§ Entries supplied:

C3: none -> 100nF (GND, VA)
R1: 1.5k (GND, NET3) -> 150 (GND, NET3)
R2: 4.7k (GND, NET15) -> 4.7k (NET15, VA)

--

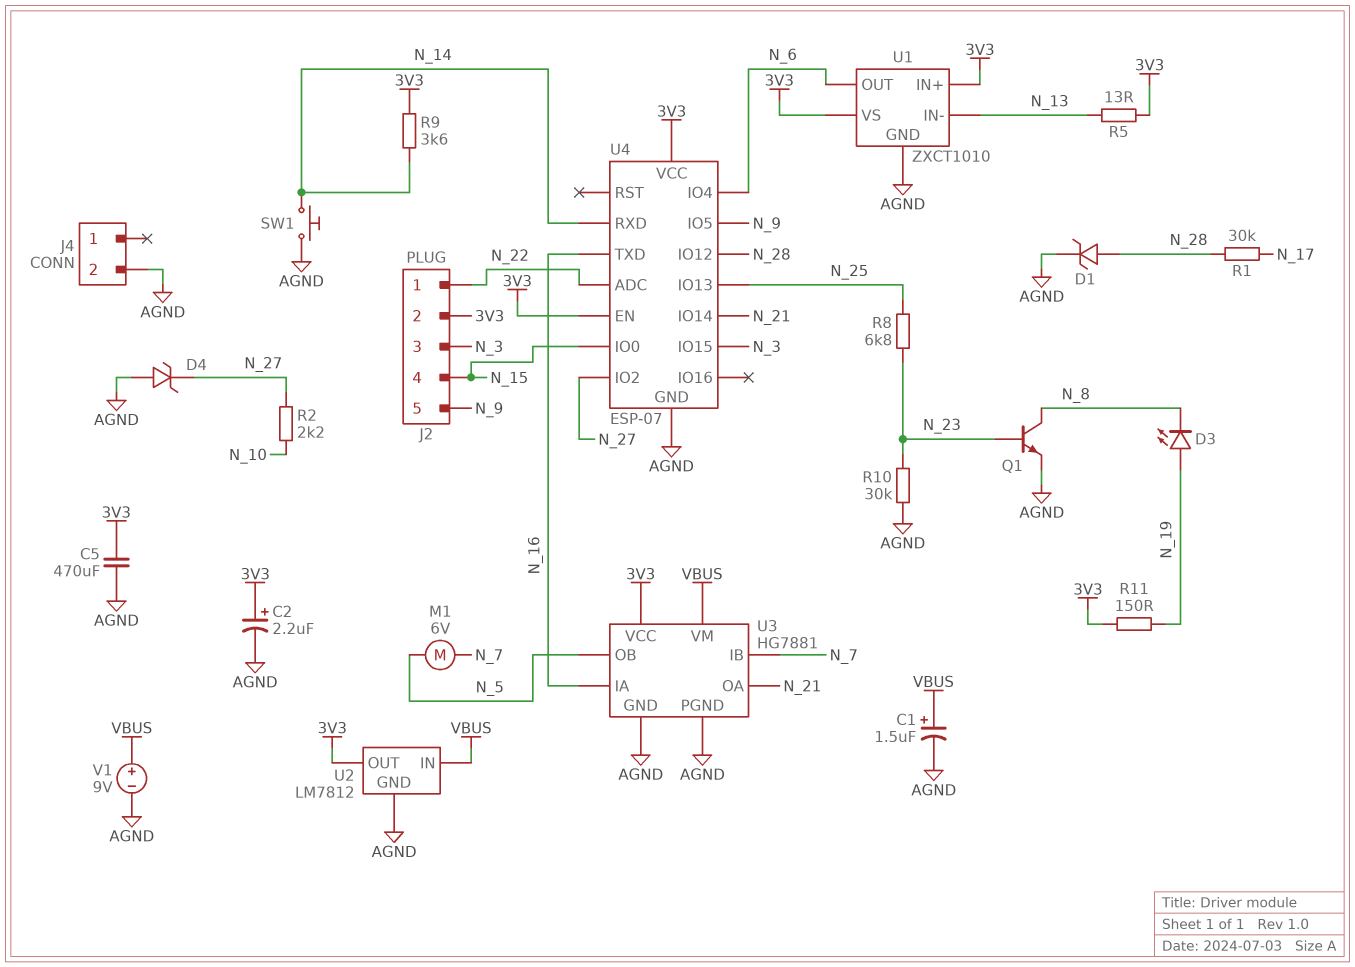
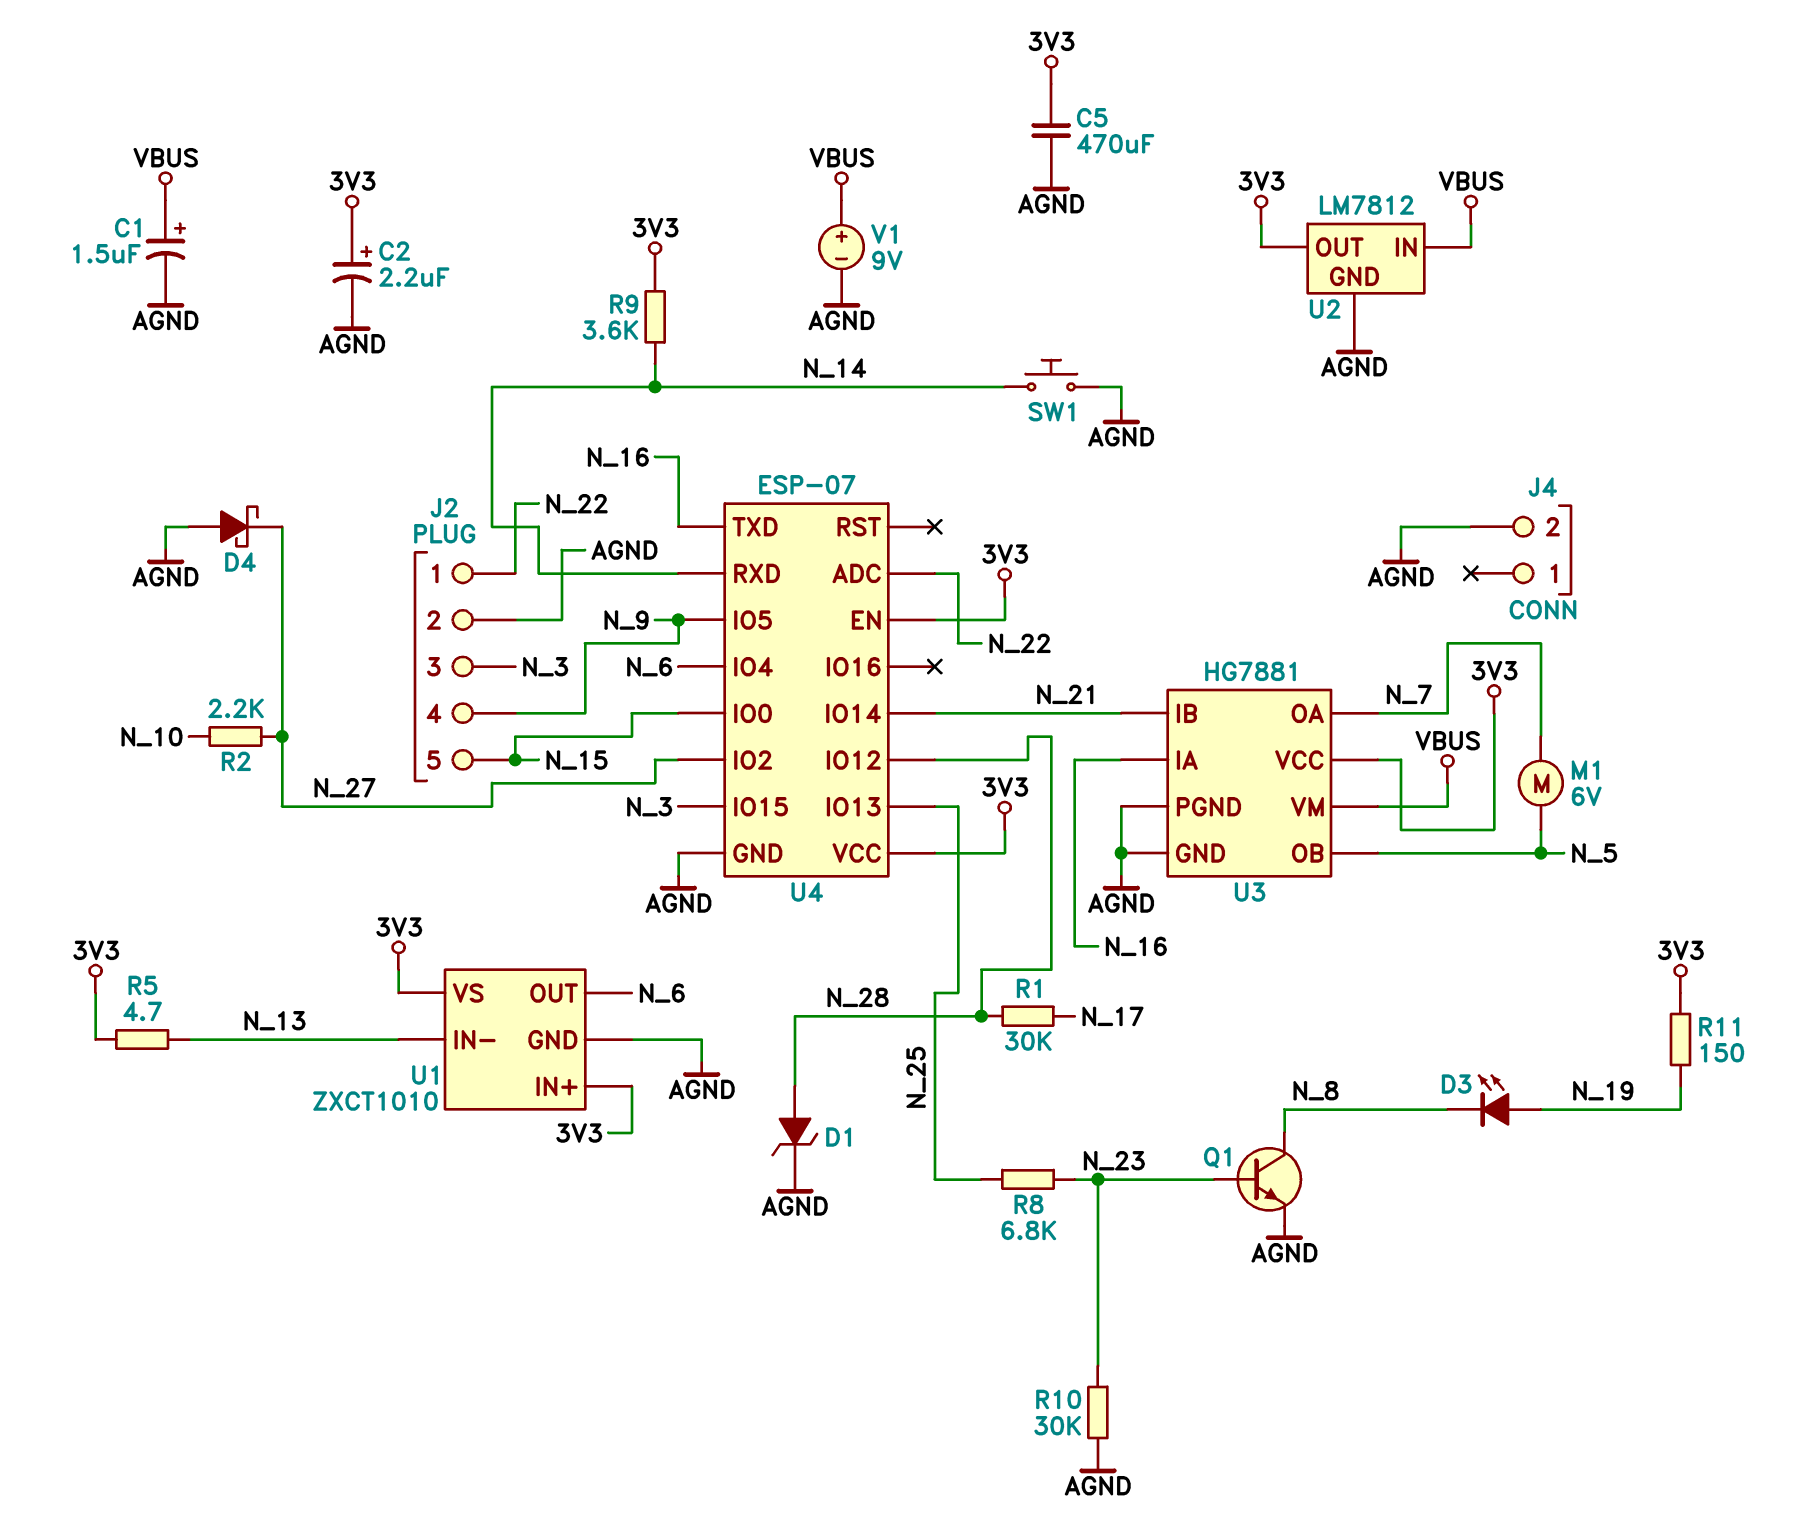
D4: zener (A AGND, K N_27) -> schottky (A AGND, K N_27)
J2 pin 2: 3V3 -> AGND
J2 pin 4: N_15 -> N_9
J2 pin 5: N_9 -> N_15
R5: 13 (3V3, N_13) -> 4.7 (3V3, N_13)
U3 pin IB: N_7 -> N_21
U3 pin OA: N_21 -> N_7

---

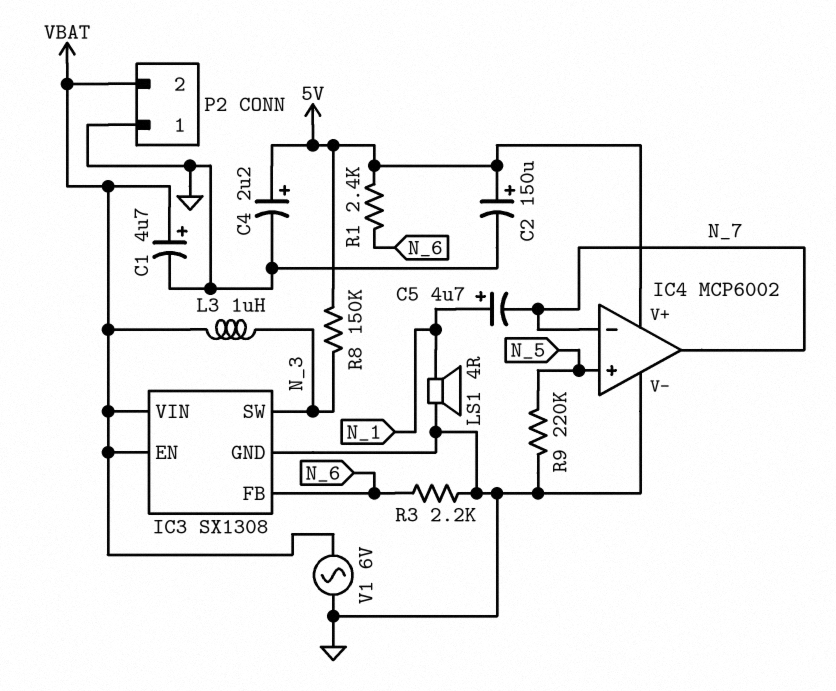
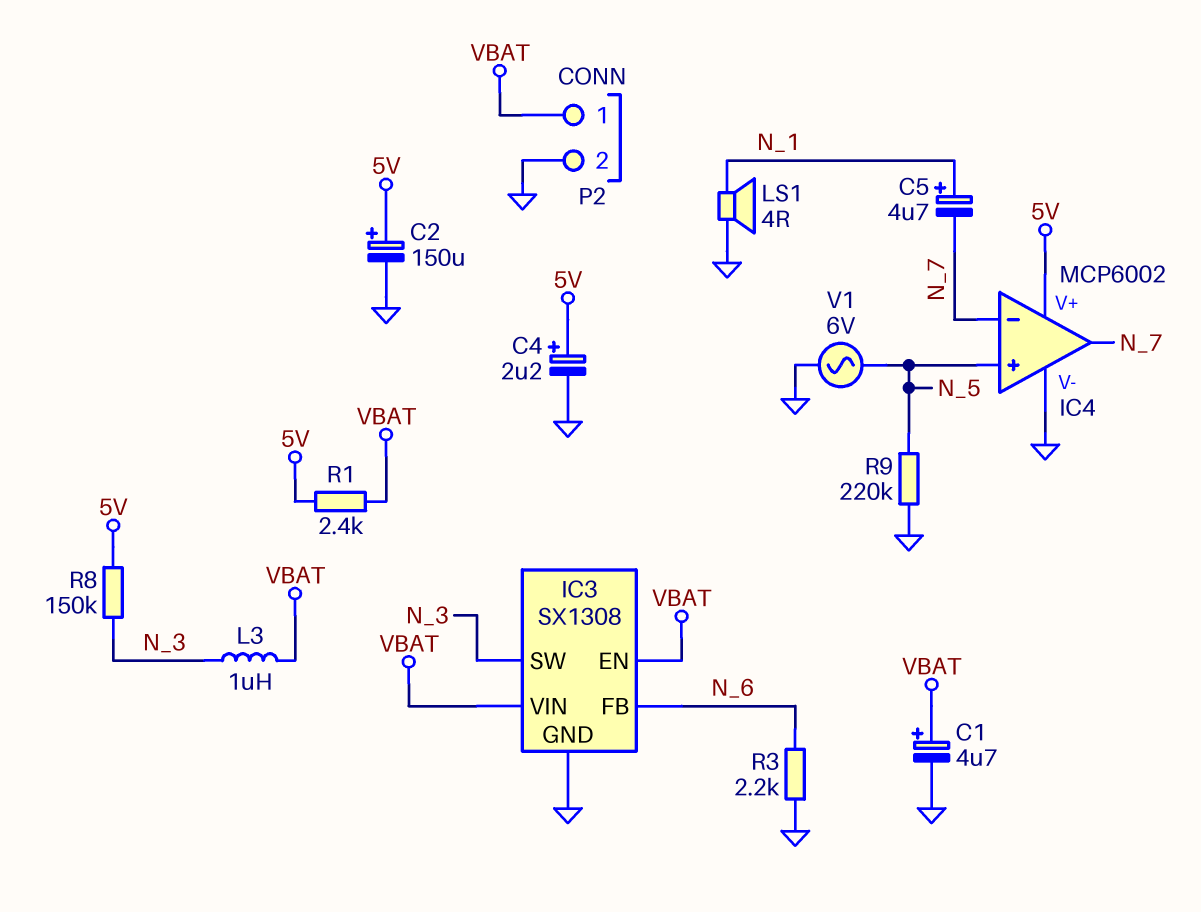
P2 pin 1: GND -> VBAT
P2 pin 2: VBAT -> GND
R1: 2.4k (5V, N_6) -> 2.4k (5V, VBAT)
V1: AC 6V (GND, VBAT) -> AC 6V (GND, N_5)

§ What this task involves:
From the records above, copy out the line with "J2 pin 4: N_15 -> N_9", the line with "U3 pin OA: N_21 -> N_7", and every line between them, word for word.

§ Response:
J2 pin 4: N_15 -> N_9
J2 pin 5: N_9 -> N_15
R5: 13 (3V3, N_13) -> 4.7 (3V3, N_13)
U3 pin IB: N_7 -> N_21
U3 pin OA: N_21 -> N_7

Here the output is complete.